--- start of THE INPUT ---

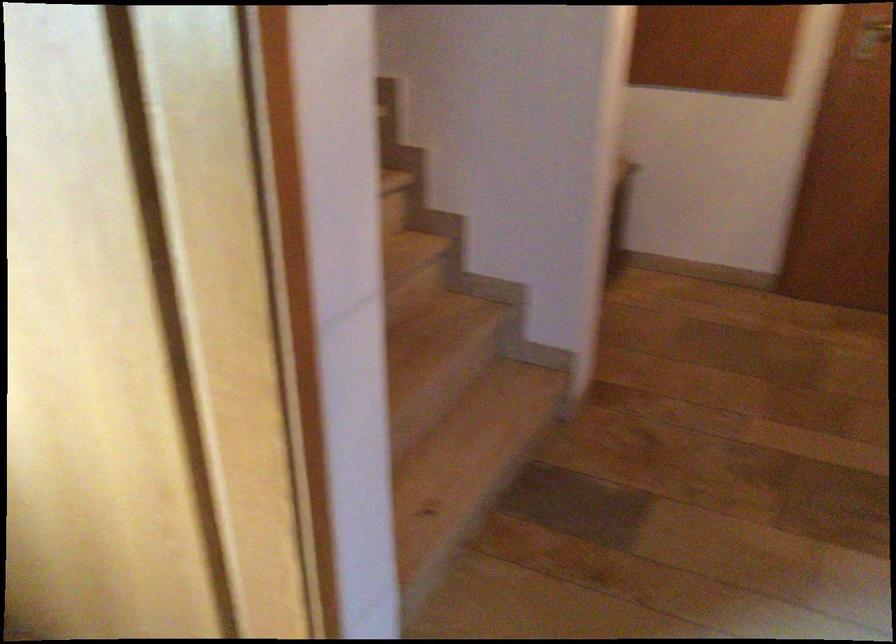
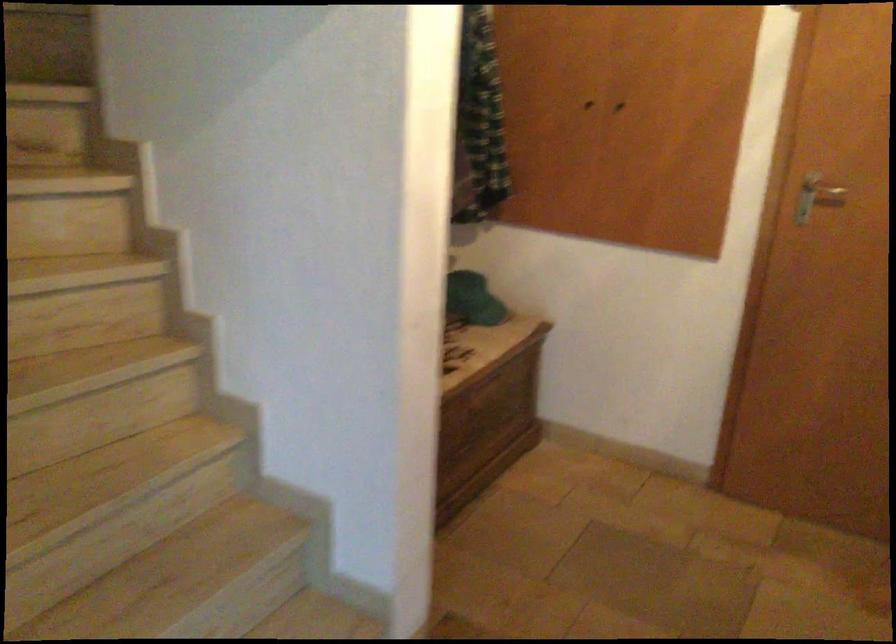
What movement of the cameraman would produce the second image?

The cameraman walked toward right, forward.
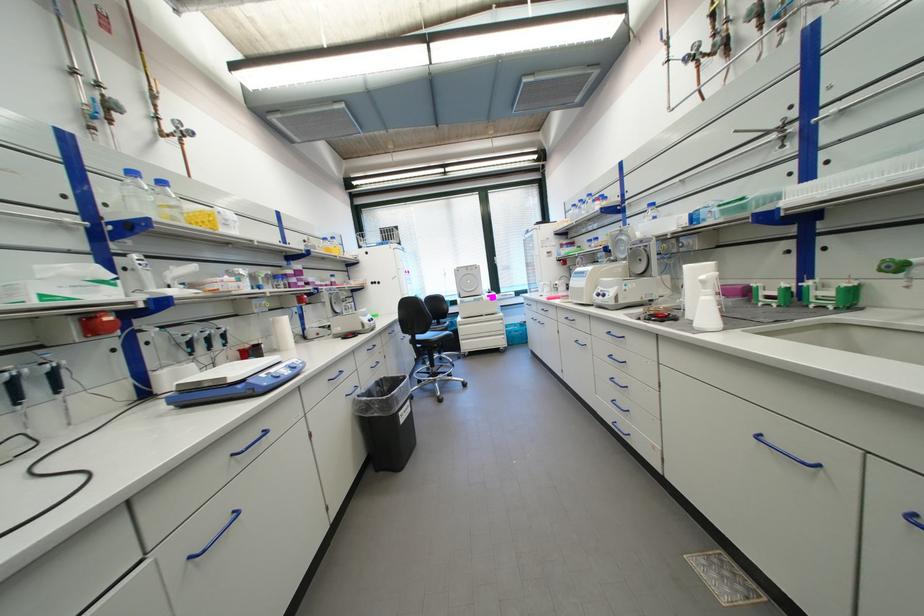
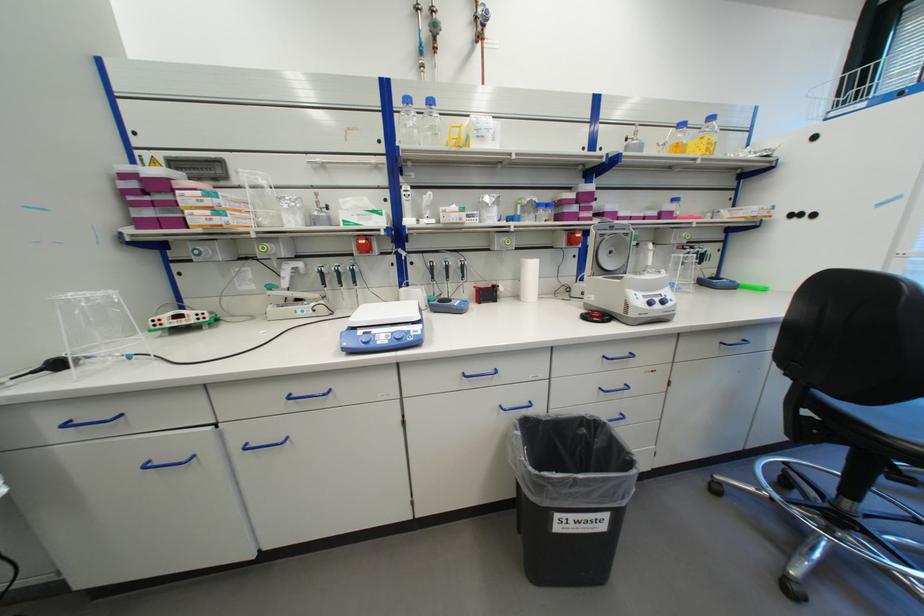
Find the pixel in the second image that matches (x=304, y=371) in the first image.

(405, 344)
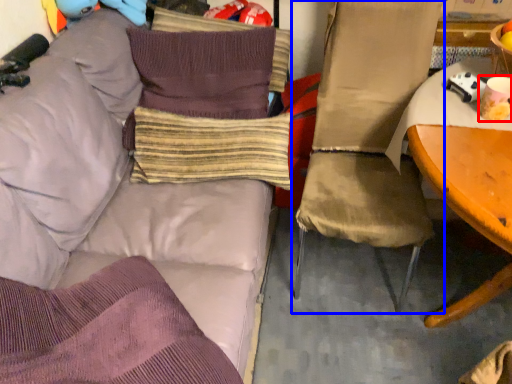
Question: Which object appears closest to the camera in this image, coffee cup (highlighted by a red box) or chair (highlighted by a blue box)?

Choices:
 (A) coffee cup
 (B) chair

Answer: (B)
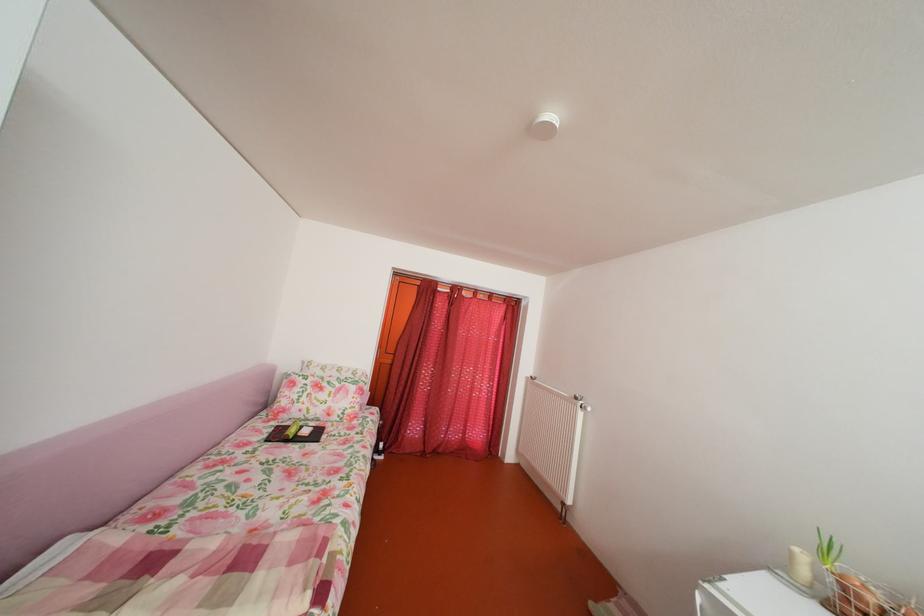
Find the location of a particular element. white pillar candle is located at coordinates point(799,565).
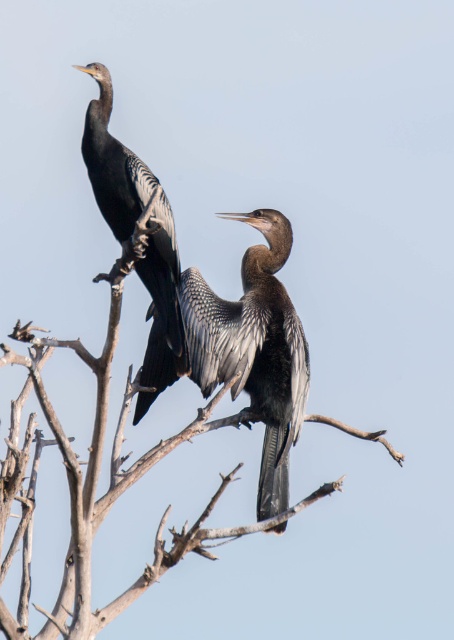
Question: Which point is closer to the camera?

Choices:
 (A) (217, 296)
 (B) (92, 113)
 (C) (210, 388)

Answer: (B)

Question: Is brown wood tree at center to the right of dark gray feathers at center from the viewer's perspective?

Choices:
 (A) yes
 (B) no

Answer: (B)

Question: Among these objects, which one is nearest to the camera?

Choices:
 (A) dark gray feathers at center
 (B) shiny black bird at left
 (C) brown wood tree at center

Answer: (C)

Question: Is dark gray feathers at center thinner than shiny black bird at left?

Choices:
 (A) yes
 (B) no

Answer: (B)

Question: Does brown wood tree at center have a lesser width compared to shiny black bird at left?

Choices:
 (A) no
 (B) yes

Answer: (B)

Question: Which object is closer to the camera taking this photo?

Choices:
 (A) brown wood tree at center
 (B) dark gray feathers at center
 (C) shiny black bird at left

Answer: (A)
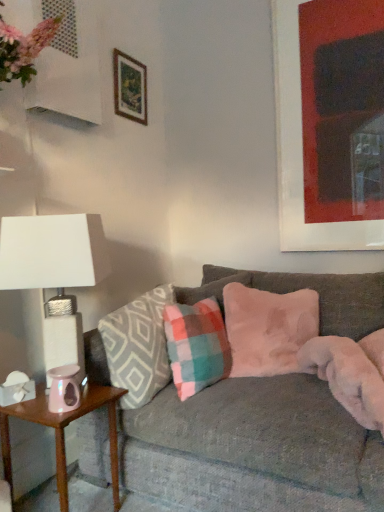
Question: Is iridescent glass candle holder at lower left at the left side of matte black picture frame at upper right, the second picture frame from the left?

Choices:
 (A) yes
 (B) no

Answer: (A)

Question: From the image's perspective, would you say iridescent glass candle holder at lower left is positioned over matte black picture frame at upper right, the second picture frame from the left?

--- end of THE INPUT ---

#### [SET EXERCISE]
Quote all of the material above word for word, omitting the pictures.

#### [CORRECT OUTPUT]
What movement of the cameraman would produce the second image?

The cameraman walked toward right, forward.
Find the pixel in the second image that matches (x=304, y=371) in the first image.

(405, 344)
Question: Which object appears closest to the camera in this image, coffee cup (highlighted by a red box) or chair (highlighted by a blue box)?

Choices:
 (A) coffee cup
 (B) chair

Answer: (B)
Find the location of a particular element. white pillar candle is located at coordinates point(799,565).
Question: Which point is closer to the camera?

Choices:
 (A) (217, 296)
 (B) (92, 113)
 (C) (210, 388)

Answer: (B)

Question: Is brown wood tree at center to the right of dark gray feathers at center from the viewer's perspective?

Choices:
 (A) yes
 (B) no

Answer: (B)

Question: Among these objects, which one is nearest to the camera?

Choices:
 (A) dark gray feathers at center
 (B) shiny black bird at left
 (C) brown wood tree at center

Answer: (C)

Question: Is dark gray feathers at center thinner than shiny black bird at left?

Choices:
 (A) yes
 (B) no

Answer: (B)

Question: Does brown wood tree at center have a lesser width compared to shiny black bird at left?

Choices:
 (A) no
 (B) yes

Answer: (B)

Question: Which object is closer to the camera taking this photo?

Choices:
 (A) brown wood tree at center
 (B) dark gray feathers at center
 (C) shiny black bird at left

Answer: (A)
Question: Is iridescent glass candle holder at lower left at the left side of matte black picture frame at upper right, the second picture frame from the left?

Choices:
 (A) yes
 (B) no

Answer: (A)

Question: From the image's perspective, would you say iridescent glass candle holder at lower left is positioned over matte black picture frame at upper right, the second picture frame from the left?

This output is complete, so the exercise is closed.